## Task prompt
What follows is a set of records; restate each one word for word and drop the pictures.

━━━━━━━━━━━━━━━━

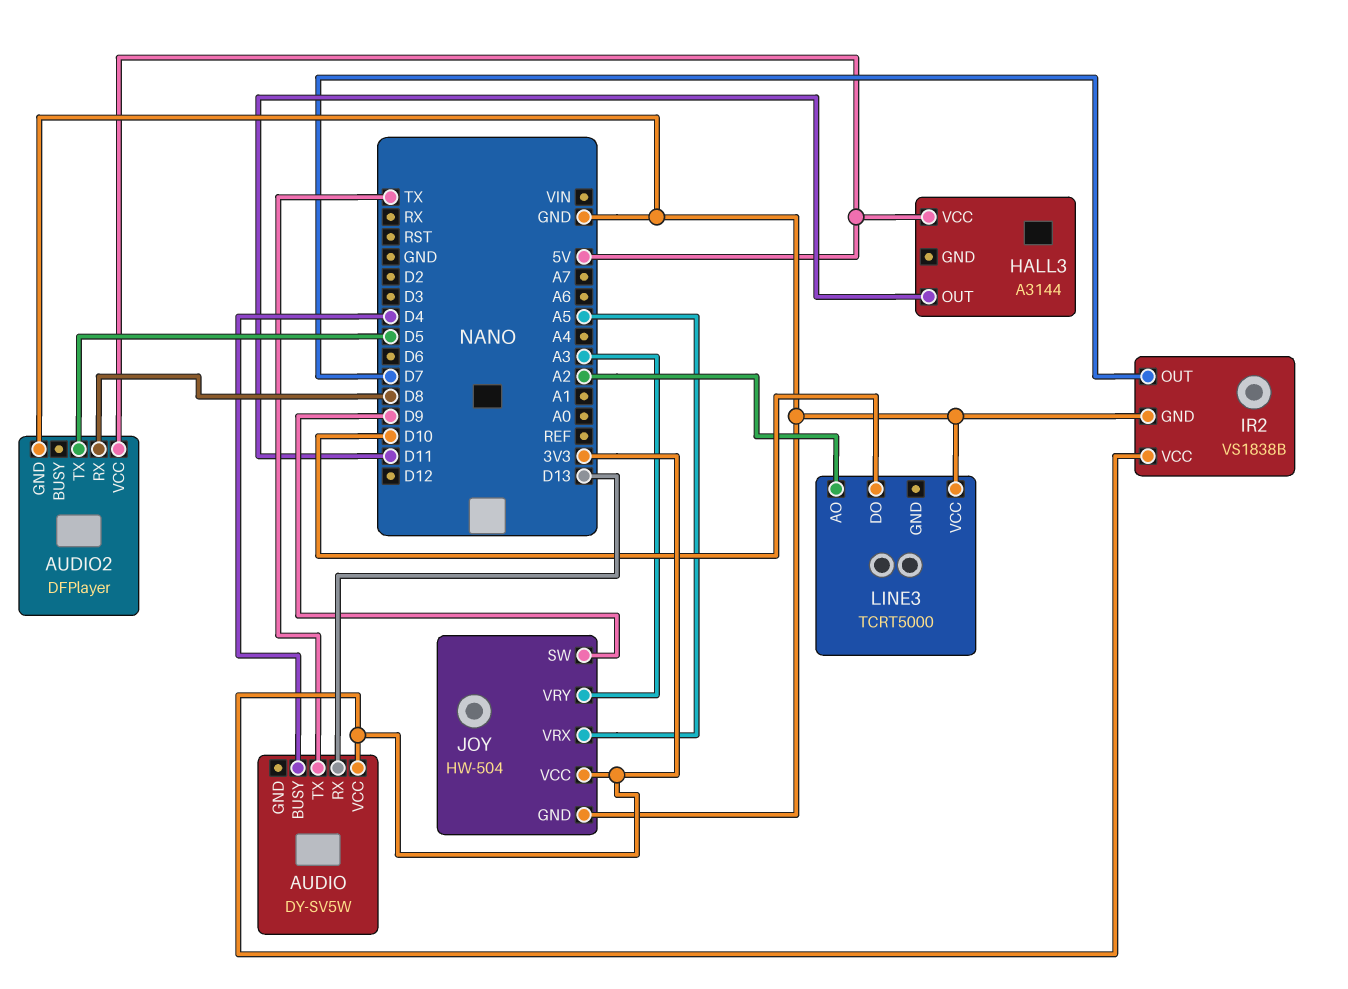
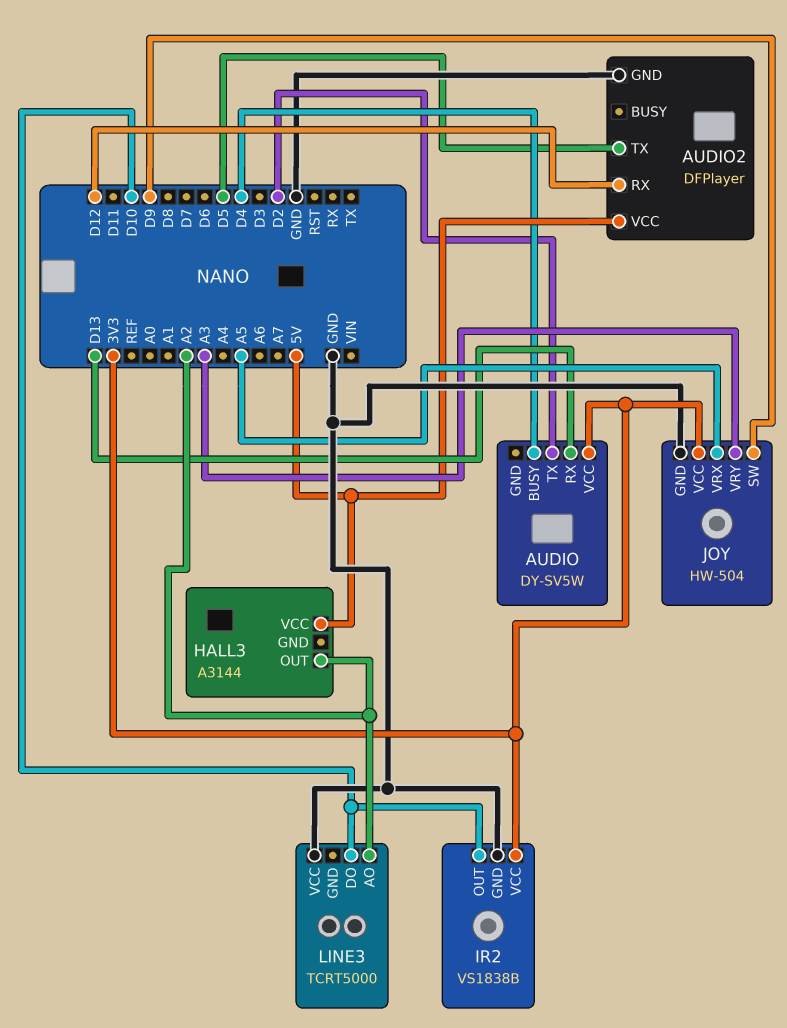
AUDIO pin TX: TX -> D2
AUDIO2 pin RX: D8 -> D12
HALL3 pin OUT: D11 -> A2
IR2 pin OUT: D7 -> D10

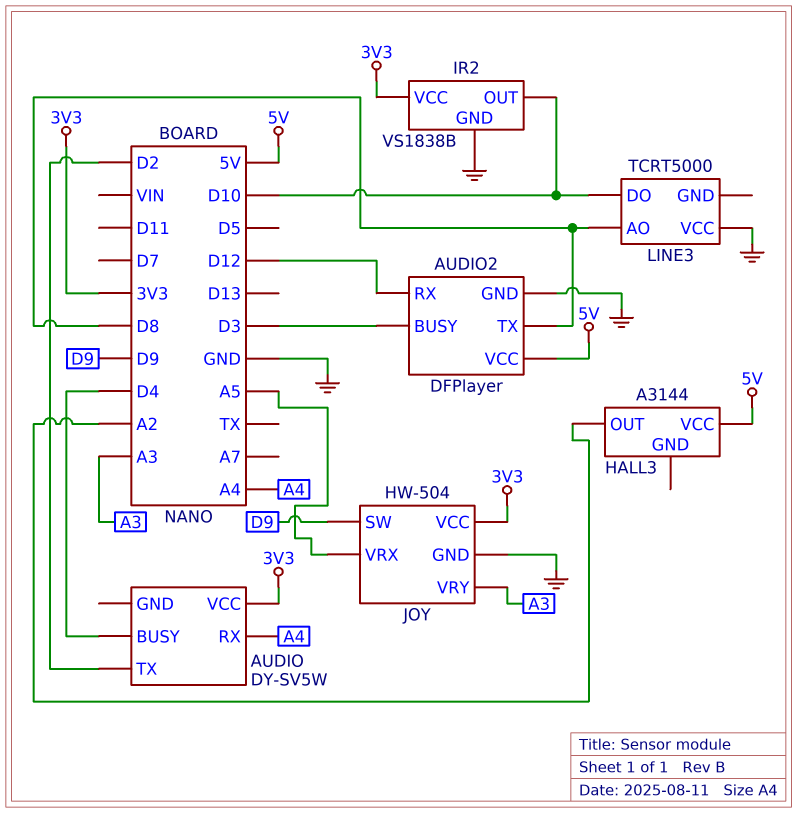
AUDIO pin RX: D13 -> A4
AUDIO2 pin BUSY: none -> D3
AUDIO2 pin TX: D5 -> D8
LINE3 pin AO: A2 -> D8

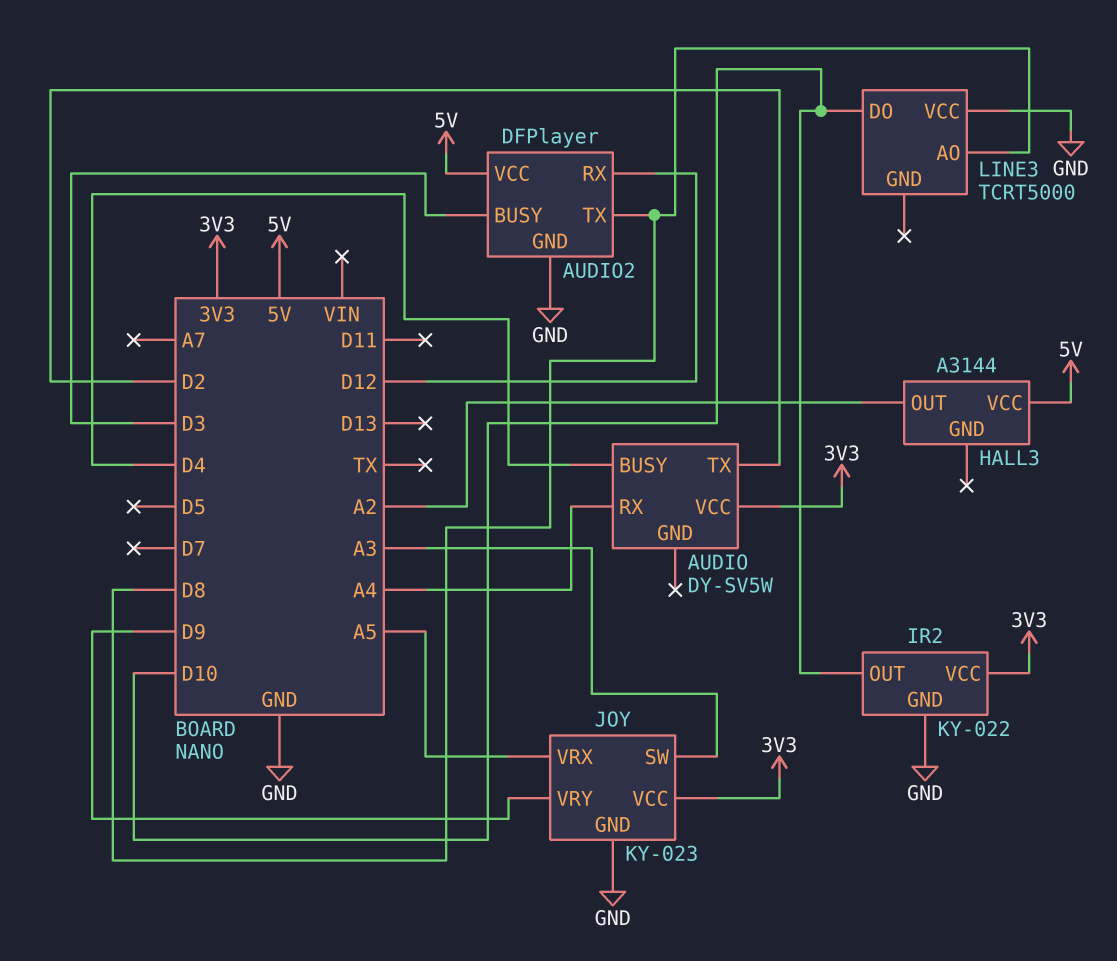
IR2: VS1838B -> KY-022
JOY: HW-504 -> KY-023
JOY pin SW: D9 -> A3
JOY pin VRY: A3 -> D9

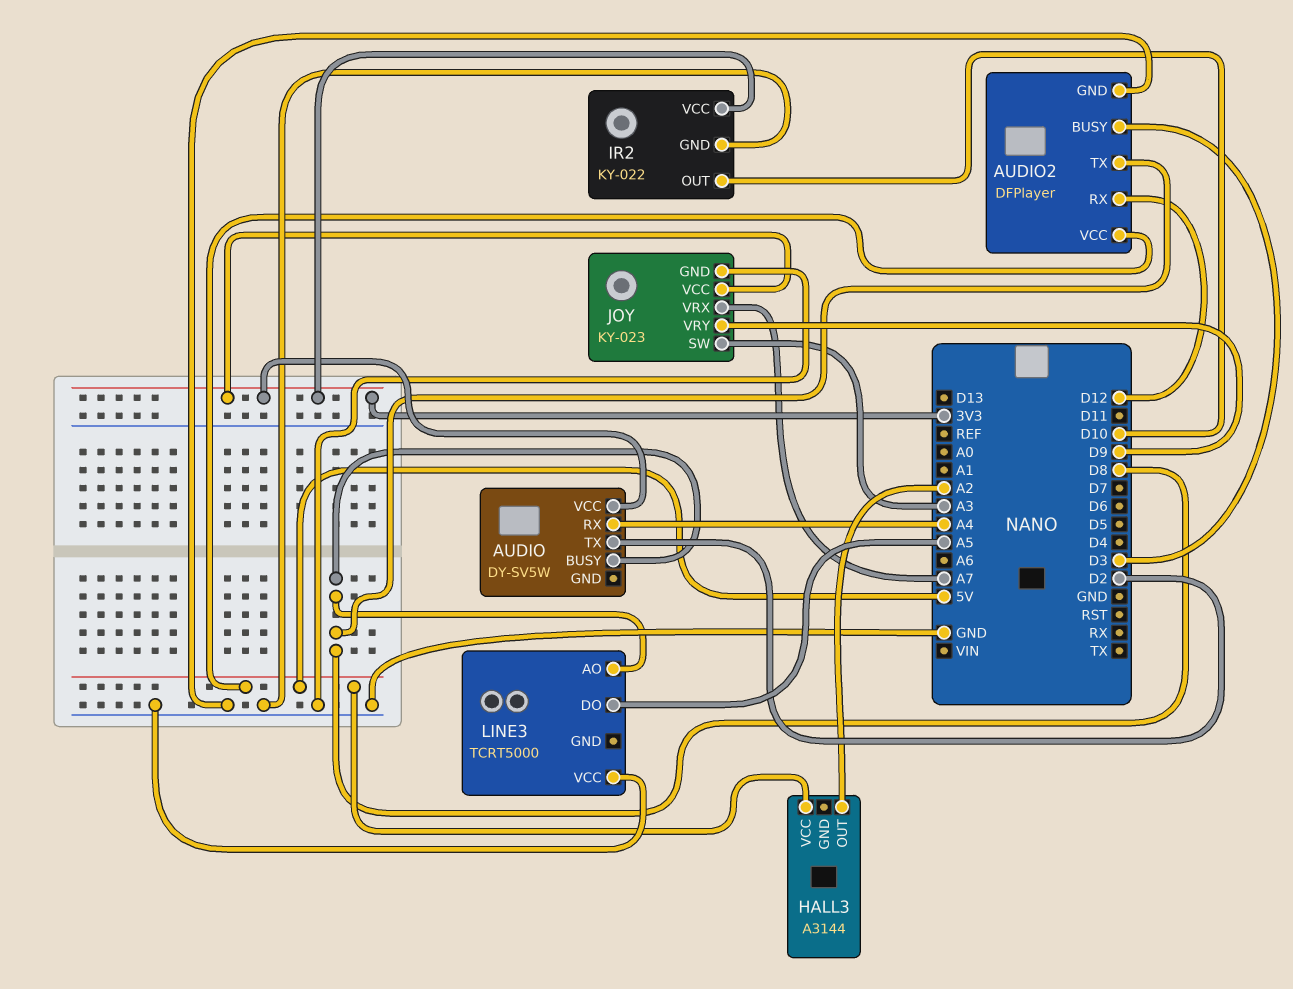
AUDIO pin BUSY: D4 -> D8
JOY pin VRX: A5 -> A7
LINE3 pin DO: D10 -> A5

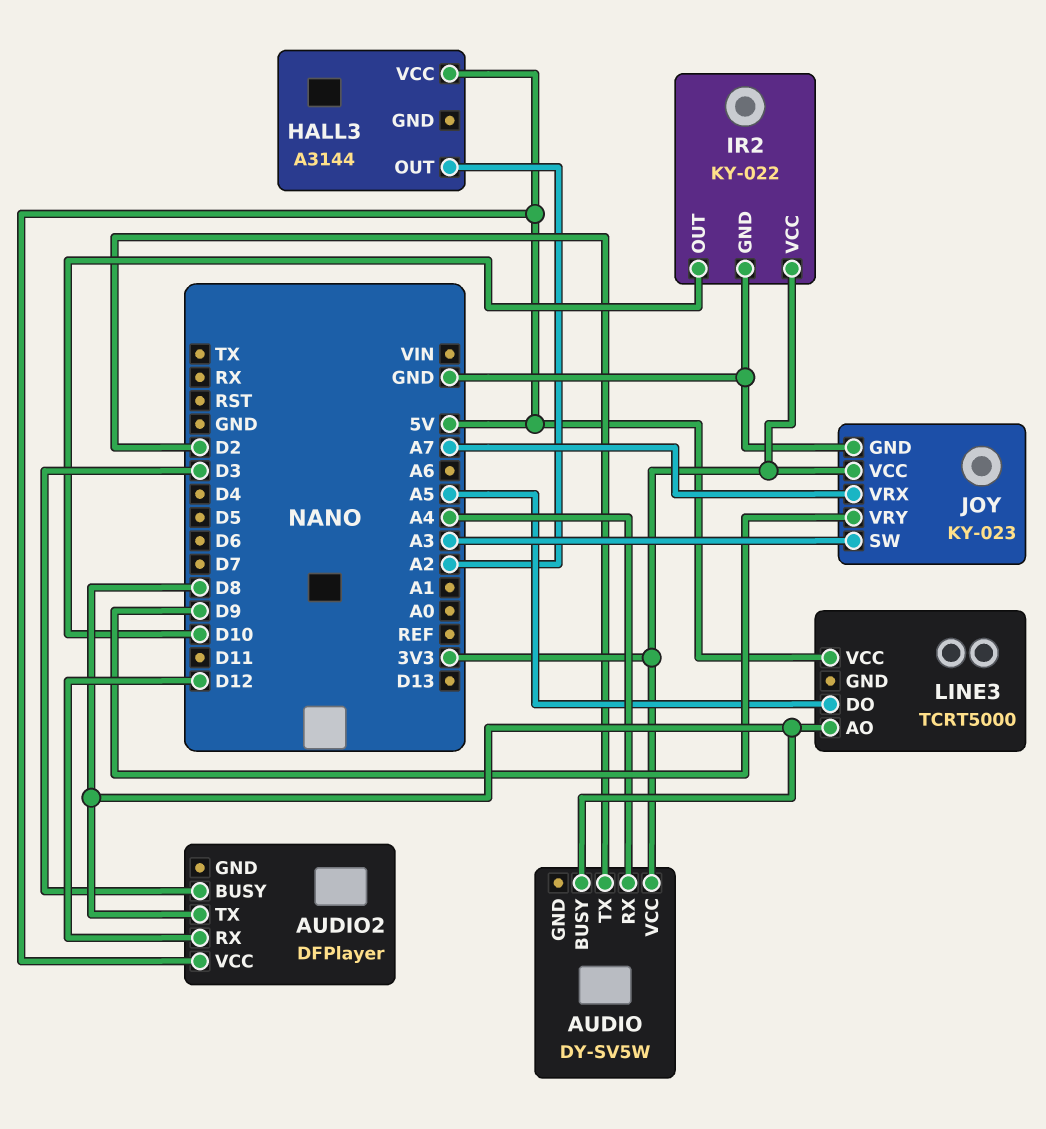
AUDIO2 pin GND: GND -> none
LINE3 pin VCC: GND -> 5V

━━━━━━━━━━━━━━━━

## Answer box
AUDIO pin TX: TX -> D2
AUDIO2 pin RX: D8 -> D12
HALL3 pin OUT: D11 -> A2
IR2 pin OUT: D7 -> D10

AUDIO pin RX: D13 -> A4
AUDIO2 pin BUSY: none -> D3
AUDIO2 pin TX: D5 -> D8
LINE3 pin AO: A2 -> D8

IR2: VS1838B -> KY-022
JOY: HW-504 -> KY-023
JOY pin SW: D9 -> A3
JOY pin VRY: A3 -> D9

AUDIO pin BUSY: D4 -> D8
JOY pin VRX: A5 -> A7
LINE3 pin DO: D10 -> A5

AUDIO2 pin GND: GND -> none
LINE3 pin VCC: GND -> 5V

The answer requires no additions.